━━ Information provided
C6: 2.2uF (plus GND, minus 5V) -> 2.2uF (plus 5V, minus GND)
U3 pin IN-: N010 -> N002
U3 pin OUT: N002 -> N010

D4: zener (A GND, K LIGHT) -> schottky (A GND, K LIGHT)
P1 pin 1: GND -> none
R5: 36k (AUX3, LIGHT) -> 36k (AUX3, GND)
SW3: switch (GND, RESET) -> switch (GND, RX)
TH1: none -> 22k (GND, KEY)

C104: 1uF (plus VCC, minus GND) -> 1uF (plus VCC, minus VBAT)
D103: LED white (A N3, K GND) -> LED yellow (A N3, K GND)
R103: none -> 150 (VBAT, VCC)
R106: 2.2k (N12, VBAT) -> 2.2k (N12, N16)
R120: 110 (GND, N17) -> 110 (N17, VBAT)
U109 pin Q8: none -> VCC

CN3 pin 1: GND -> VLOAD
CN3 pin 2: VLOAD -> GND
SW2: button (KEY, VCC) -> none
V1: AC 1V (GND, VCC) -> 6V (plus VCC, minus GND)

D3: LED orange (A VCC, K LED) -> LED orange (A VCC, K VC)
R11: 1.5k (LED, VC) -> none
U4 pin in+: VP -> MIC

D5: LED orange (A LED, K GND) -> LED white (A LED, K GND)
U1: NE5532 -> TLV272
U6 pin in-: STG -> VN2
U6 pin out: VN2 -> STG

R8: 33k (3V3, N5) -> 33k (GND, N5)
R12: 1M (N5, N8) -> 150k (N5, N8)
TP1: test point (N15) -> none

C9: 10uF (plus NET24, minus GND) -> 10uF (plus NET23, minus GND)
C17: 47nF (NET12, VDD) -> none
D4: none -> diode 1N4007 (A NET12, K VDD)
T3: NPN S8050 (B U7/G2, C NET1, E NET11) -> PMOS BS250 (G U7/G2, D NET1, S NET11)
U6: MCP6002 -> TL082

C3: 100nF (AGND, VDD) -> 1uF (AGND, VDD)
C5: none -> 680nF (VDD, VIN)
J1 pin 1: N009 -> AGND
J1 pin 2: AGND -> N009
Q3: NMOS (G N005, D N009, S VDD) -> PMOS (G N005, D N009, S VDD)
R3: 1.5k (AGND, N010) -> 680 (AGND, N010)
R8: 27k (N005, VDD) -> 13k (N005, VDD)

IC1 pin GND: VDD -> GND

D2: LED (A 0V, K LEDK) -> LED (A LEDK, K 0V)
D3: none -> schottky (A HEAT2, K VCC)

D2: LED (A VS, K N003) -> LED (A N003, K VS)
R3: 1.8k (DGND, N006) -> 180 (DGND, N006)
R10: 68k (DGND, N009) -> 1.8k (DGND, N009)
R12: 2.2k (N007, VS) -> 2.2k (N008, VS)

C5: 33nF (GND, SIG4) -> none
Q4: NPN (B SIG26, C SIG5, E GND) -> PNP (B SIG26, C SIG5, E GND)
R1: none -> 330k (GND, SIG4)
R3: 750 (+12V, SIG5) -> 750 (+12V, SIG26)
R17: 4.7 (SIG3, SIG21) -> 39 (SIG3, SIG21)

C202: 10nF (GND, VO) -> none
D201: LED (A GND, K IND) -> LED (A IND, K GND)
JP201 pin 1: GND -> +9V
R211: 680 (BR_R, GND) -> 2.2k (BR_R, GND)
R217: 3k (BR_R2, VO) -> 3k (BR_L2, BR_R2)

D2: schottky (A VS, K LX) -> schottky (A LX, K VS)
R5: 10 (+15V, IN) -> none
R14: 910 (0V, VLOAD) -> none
━━━━
Copy every line from the records that holds the string "orange".

D3: LED orange (A VCC, K LED) -> LED orange (A VCC, K VC)
D5: LED orange (A LED, K GND) -> LED white (A LED, K GND)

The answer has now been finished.